**MATERIAL SHOWN:**
--- Begin ---

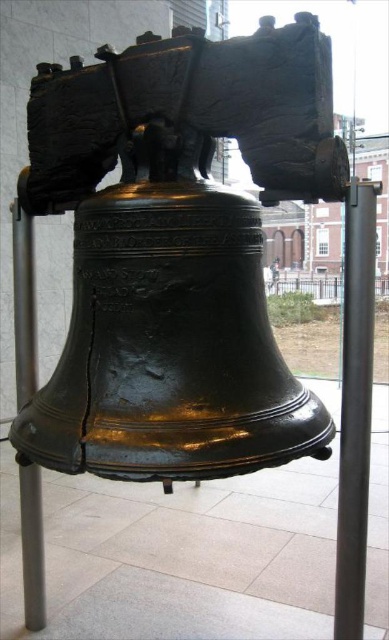
Who is lower down, black metal pole at right or black metal pole at lower left?

→ black metal pole at right

Which is behind, point (364, 428) or point (24, 368)?

The point (24, 368) is more distant.

Locate an element on the screen. black metal pole at right is located at coordinates (355, 406).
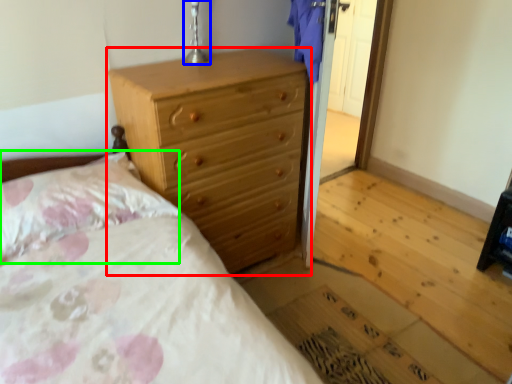
Question: Which object is the farthest from chest of drawers (highlighted by a red box)? Choose among these: table lamp (highlighted by a blue box) or pillow (highlighted by a green box).

Choices:
 (A) table lamp
 (B) pillow

Answer: (A)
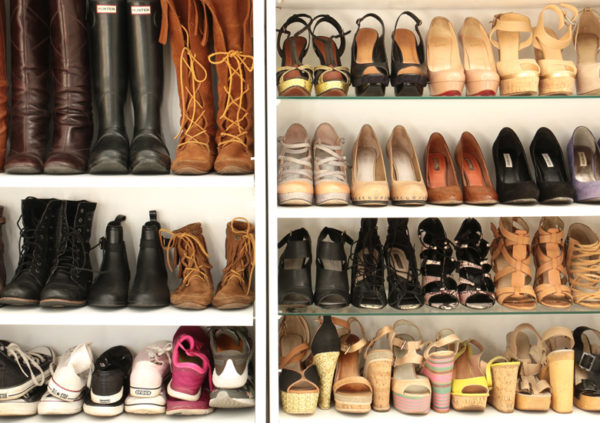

--- End ---

**EXERCISE REQUIREMENTS:** Gather every line of the data above that contains the word "point".

**OUTPUT OF THE TASK:**
Which is behind, point (364, 428) or point (24, 368)?
The point (24, 368) is more distant.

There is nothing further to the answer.